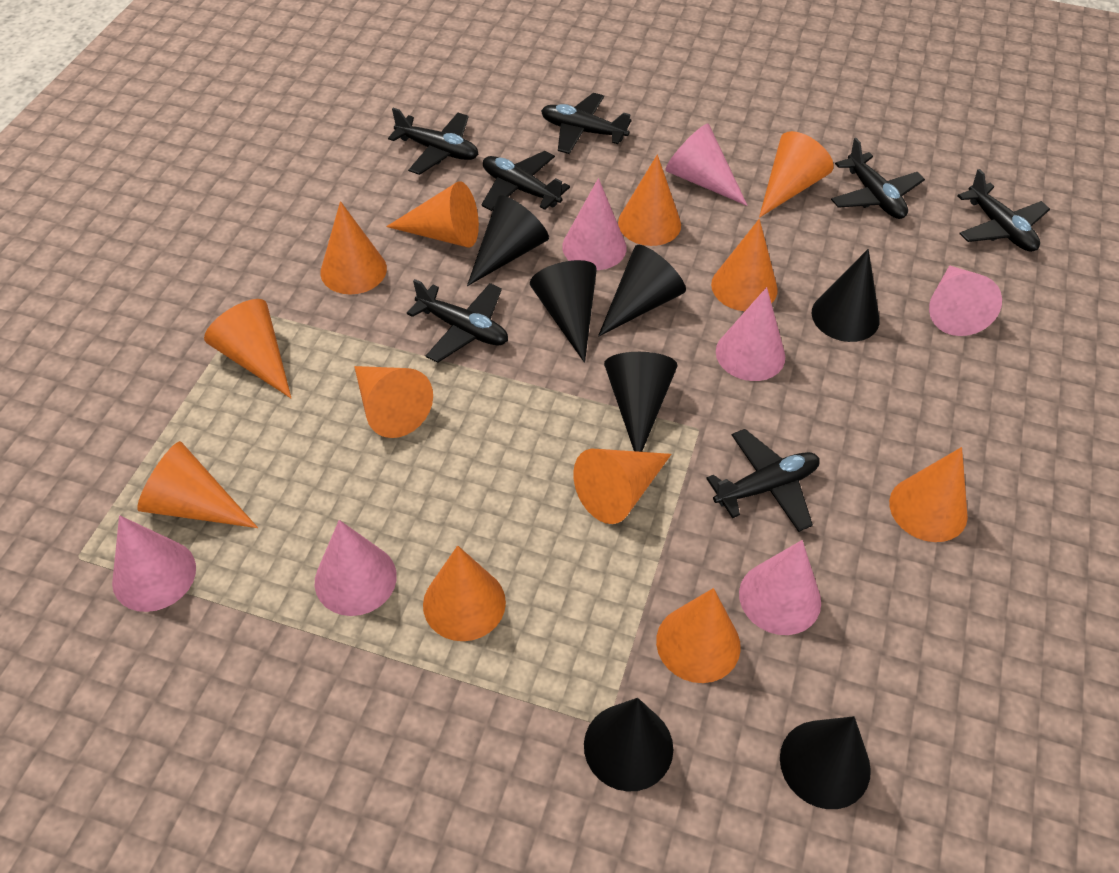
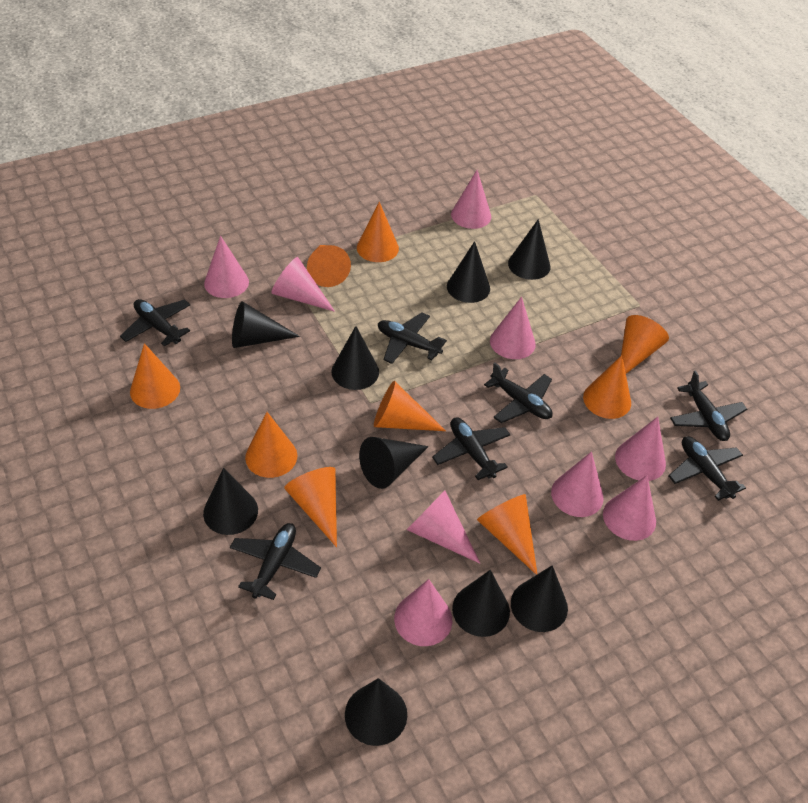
black cone: 7 -> 9
orange cone: 12 -> 9
pink cone: 7 -> 9

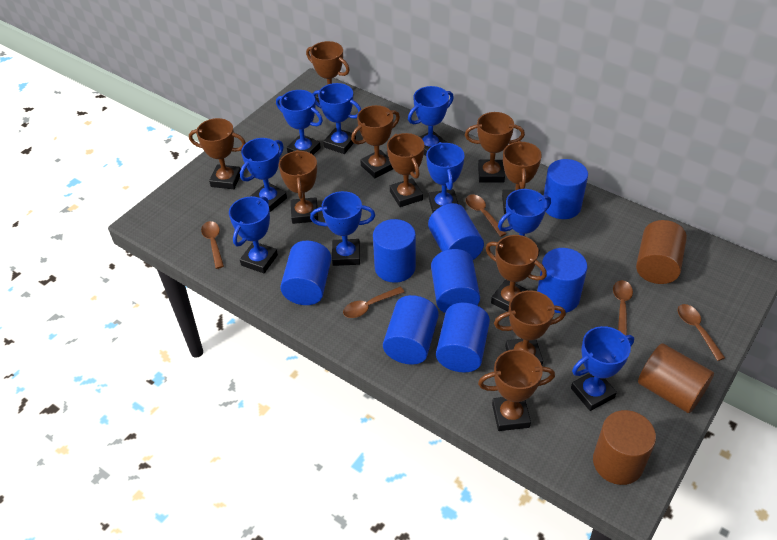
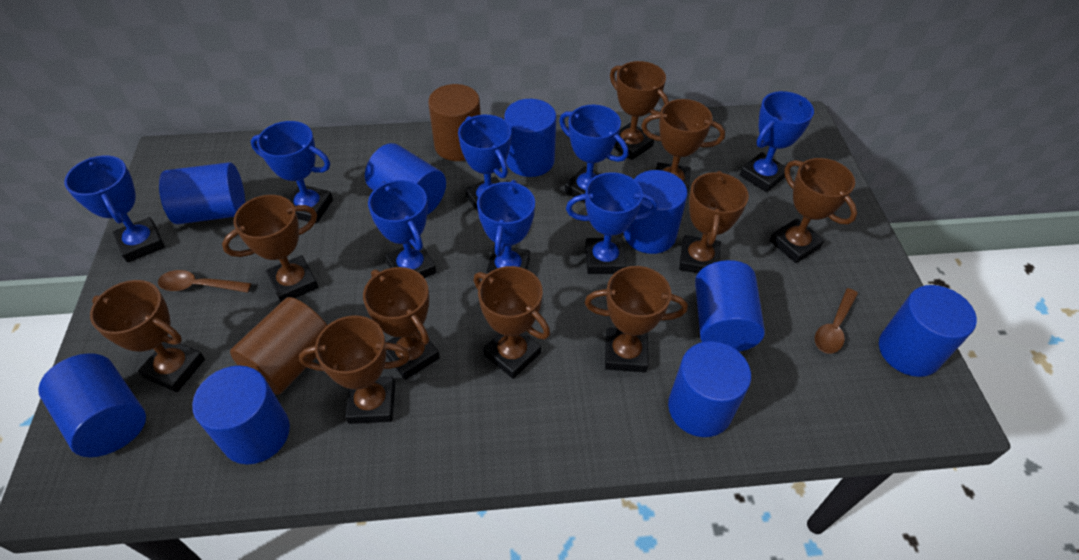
blue cylinder: 8 -> 9
blue trophy: 9 -> 8
brown cylinder: 3 -> 2
brown spoon: 5 -> 2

------

▶ _Work order_
Transcribe all of the lines above exactly as given. The pictures stay out.

▶ _Response to this exercise_
black cone: 7 -> 9
orange cone: 12 -> 9
pink cone: 7 -> 9

blue cylinder: 8 -> 9
blue trophy: 9 -> 8
brown cylinder: 3 -> 2
brown spoon: 5 -> 2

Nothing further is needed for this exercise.